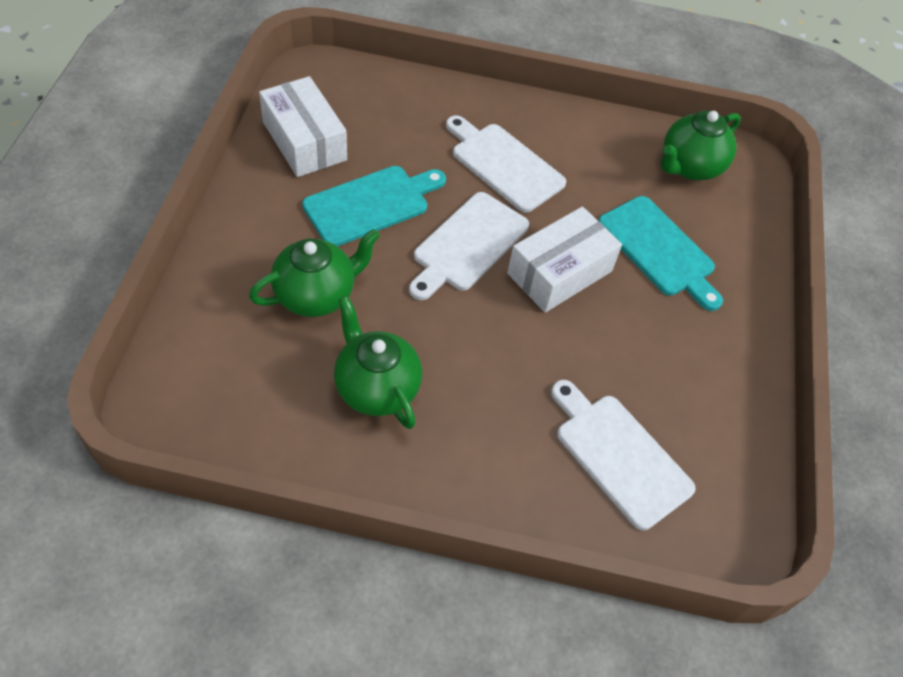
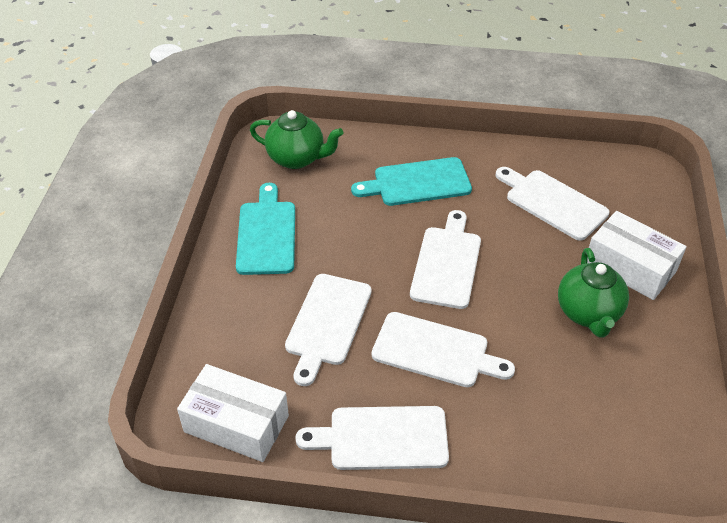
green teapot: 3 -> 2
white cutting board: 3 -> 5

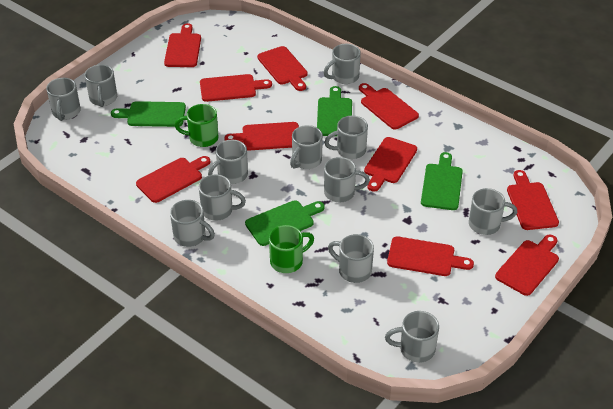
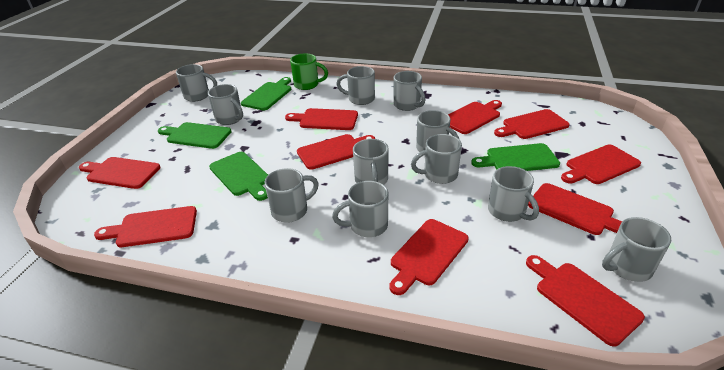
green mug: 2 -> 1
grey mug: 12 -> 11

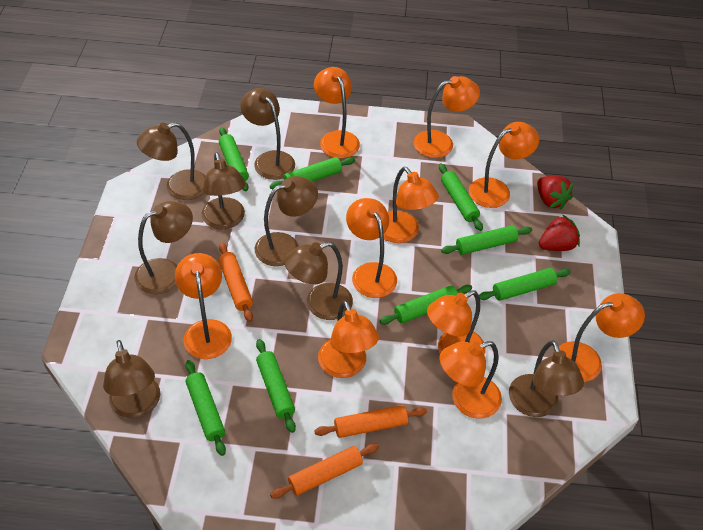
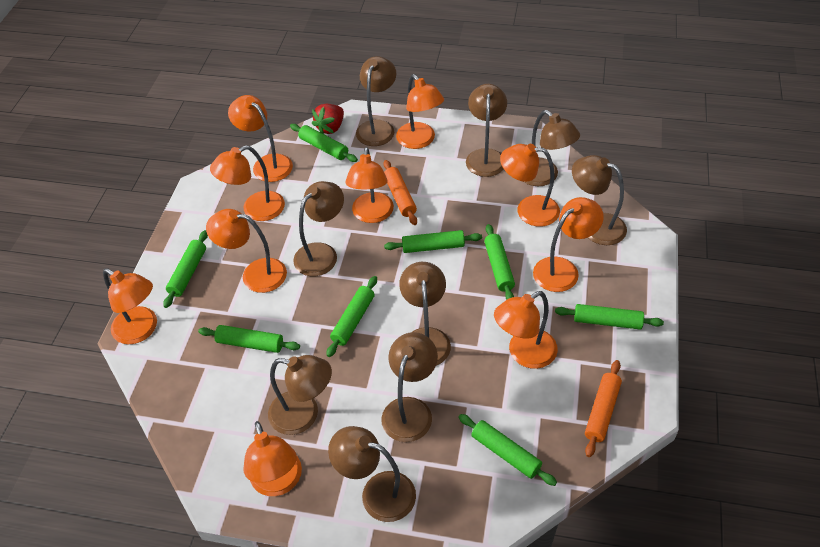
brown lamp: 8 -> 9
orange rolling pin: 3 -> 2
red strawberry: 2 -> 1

───

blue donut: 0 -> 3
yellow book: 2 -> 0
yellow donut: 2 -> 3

───

- [DIRECTIVE]
Copy everything above from the line holding "grey mug: 12 -> 11" down to the line holding "red strawberry: 2 -> 1", both ends included, exactly as it stands and without the pictures.

- [REPLY]
grey mug: 12 -> 11

brown lamp: 8 -> 9
orange rolling pin: 3 -> 2
red strawberry: 2 -> 1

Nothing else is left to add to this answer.